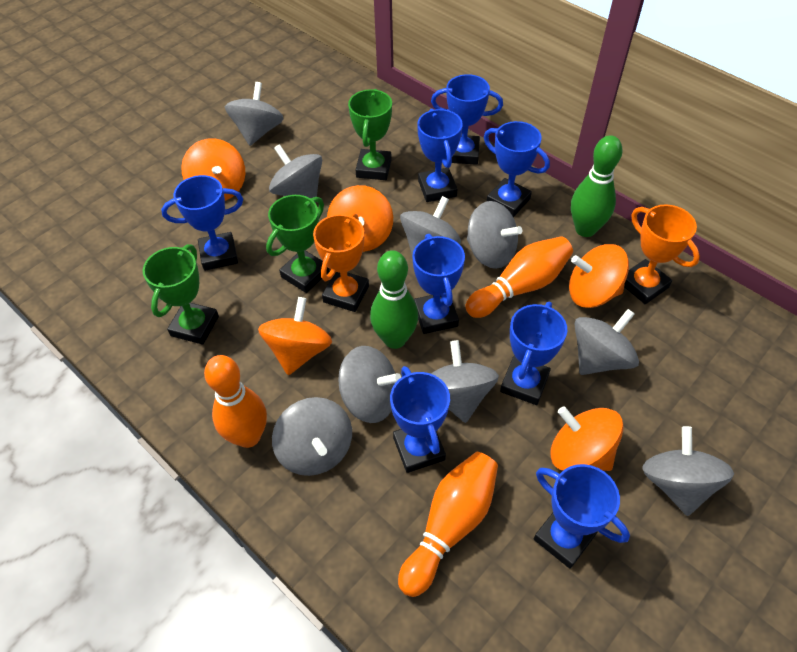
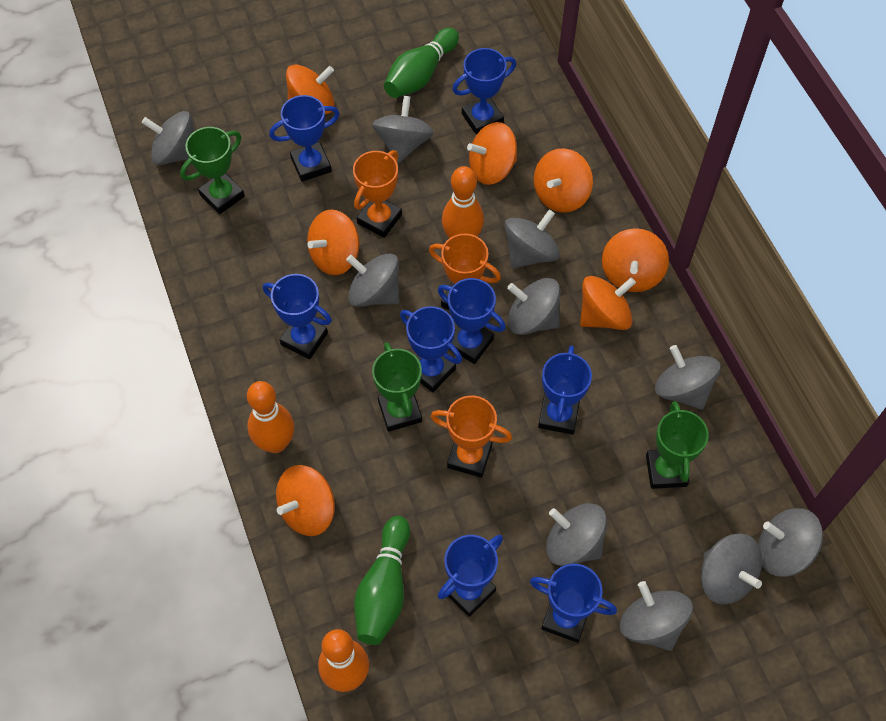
grey spinning top: 9 -> 10
orange spinning top: 5 -> 7
orange trophy: 2 -> 3

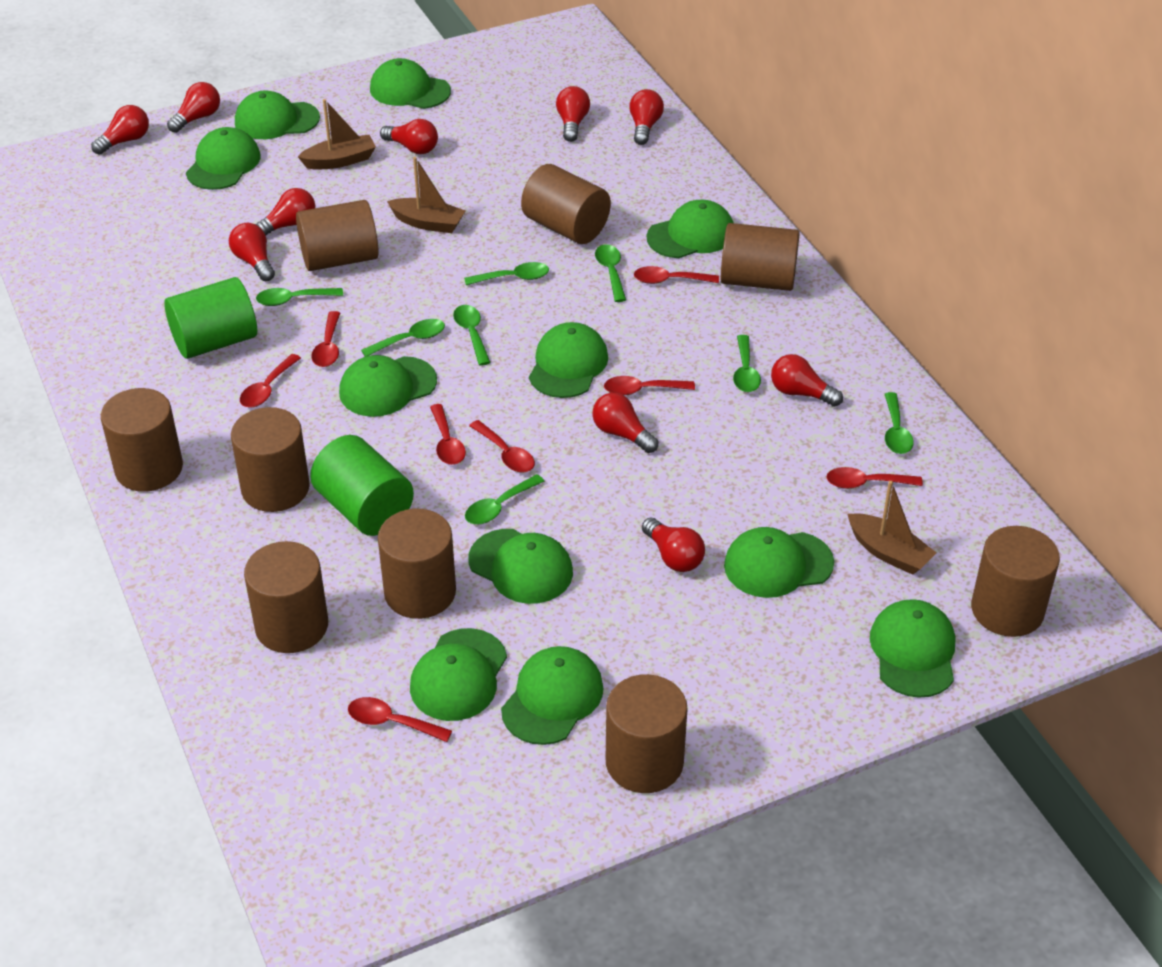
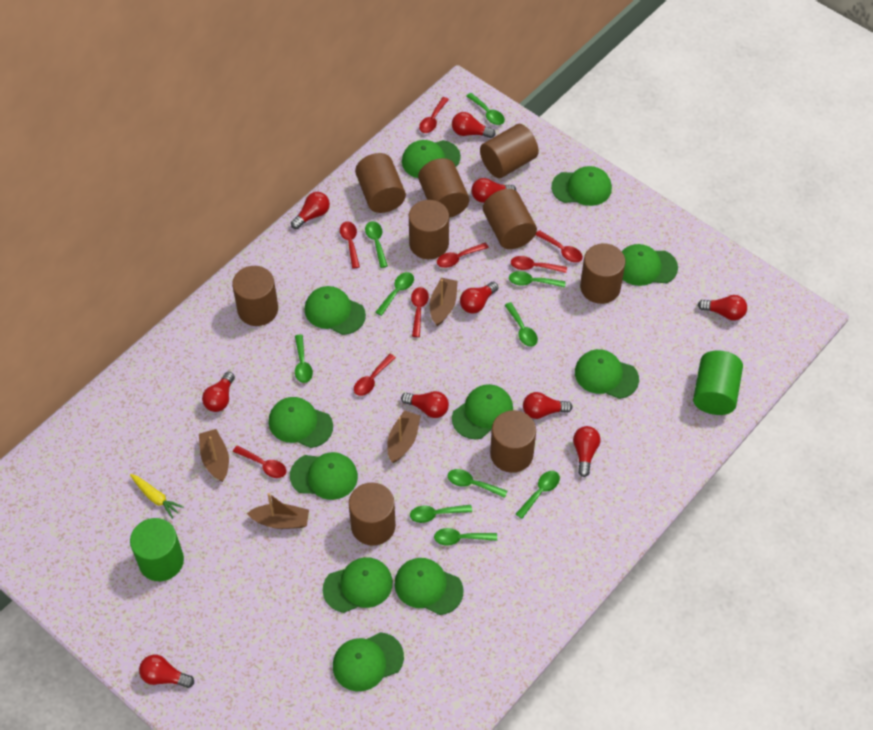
brown boat: 3 -> 4
green spoon: 8 -> 10
yellow carrot: 0 -> 1

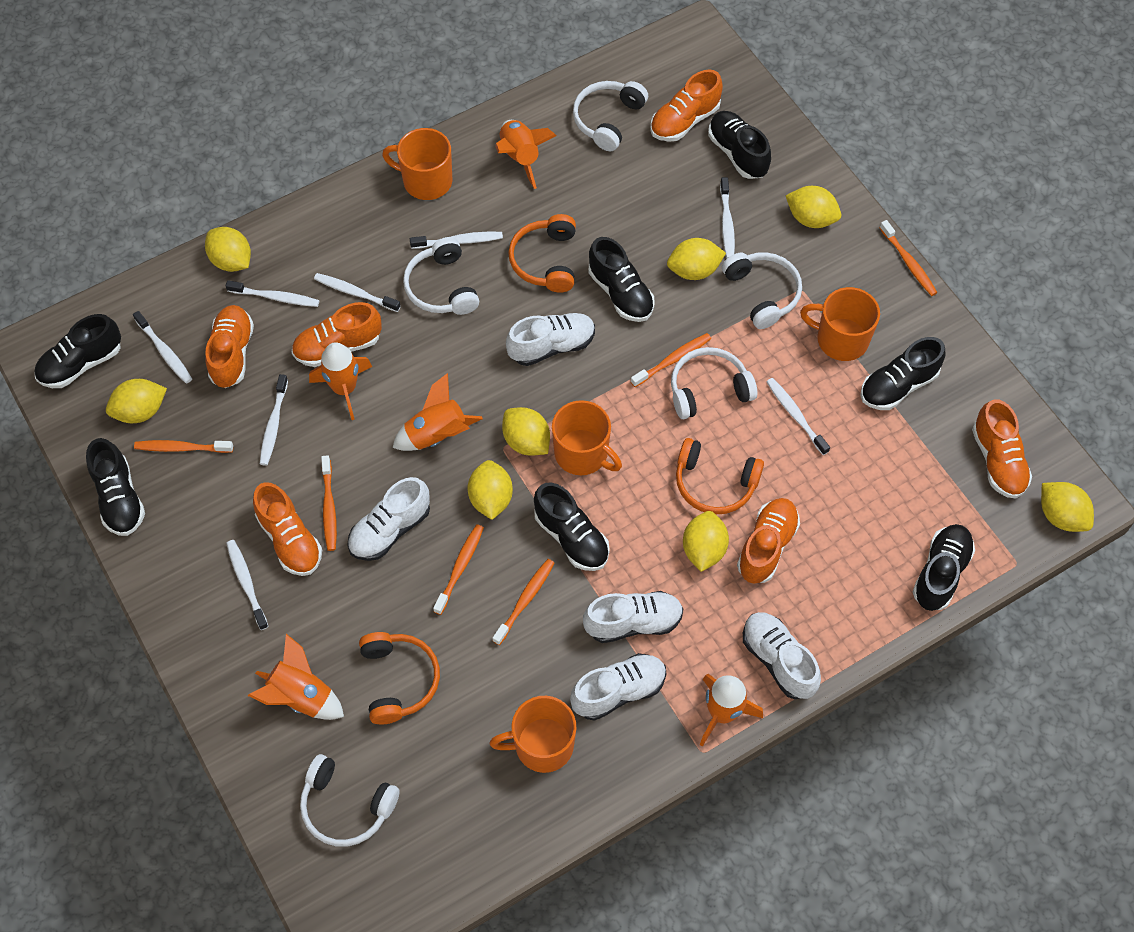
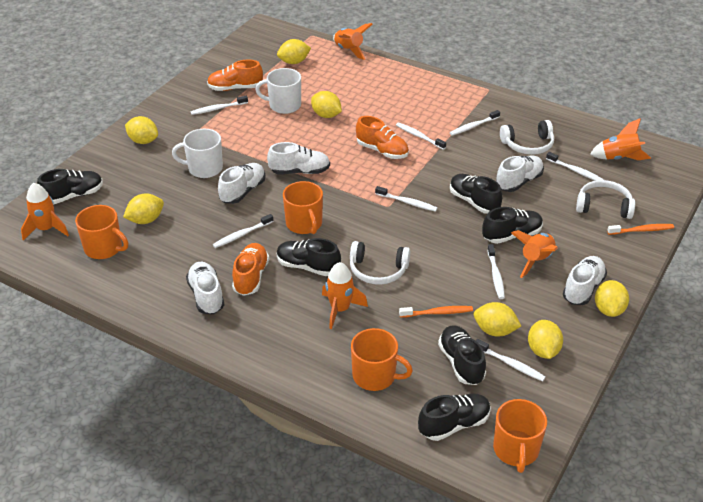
black shoe: 7 -> 6
orange headphones: 3 -> 0
orange shoe: 6 -> 3
orange toothbrush: 6 -> 2
white headphones: 5 -> 3
white mug: 0 -> 2
yellow lemon: 8 -> 7

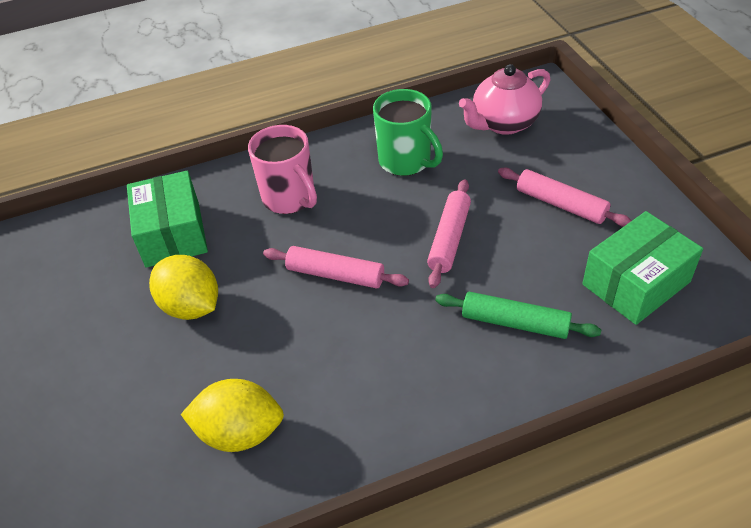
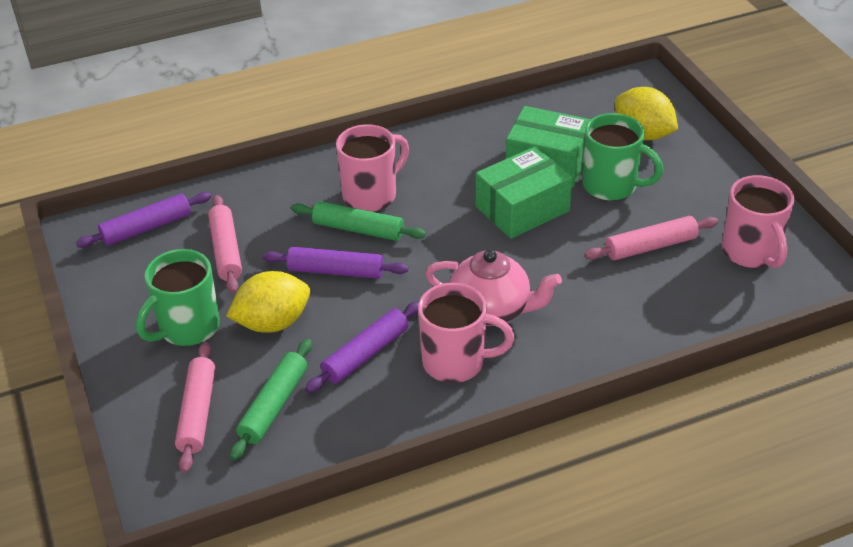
green mug: 1 -> 2
green rolling pin: 1 -> 2
pink mug: 1 -> 3
purple rolling pin: 0 -> 3

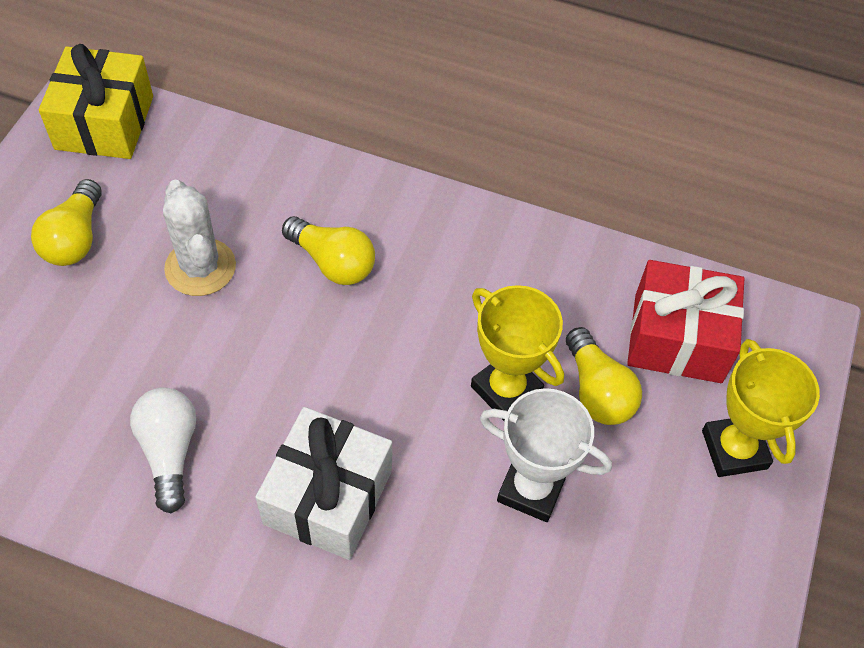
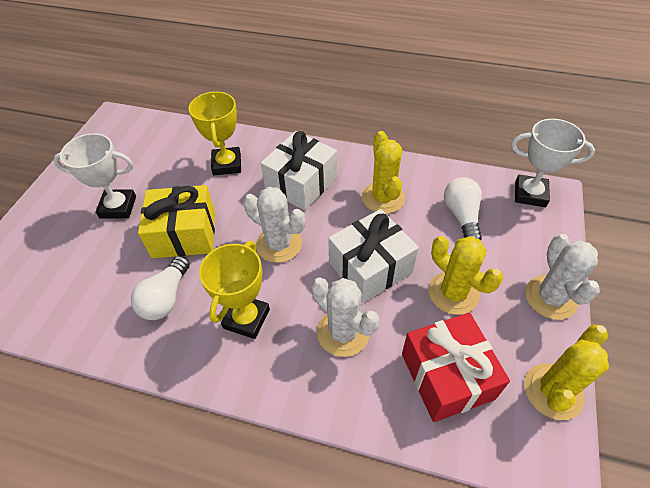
white cactus: 1 -> 3
white gift: 1 -> 2
white light bulb: 1 -> 2
white trophy: 1 -> 2
yellow cactus: 0 -> 3
yellow light bulb: 3 -> 0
○ ○ ○ ○ ○ ○ ○
→ **Activity**: Each line of the records above that holds the word "spinning" should be counted, and only the final number stated.

→ **Task result**: 2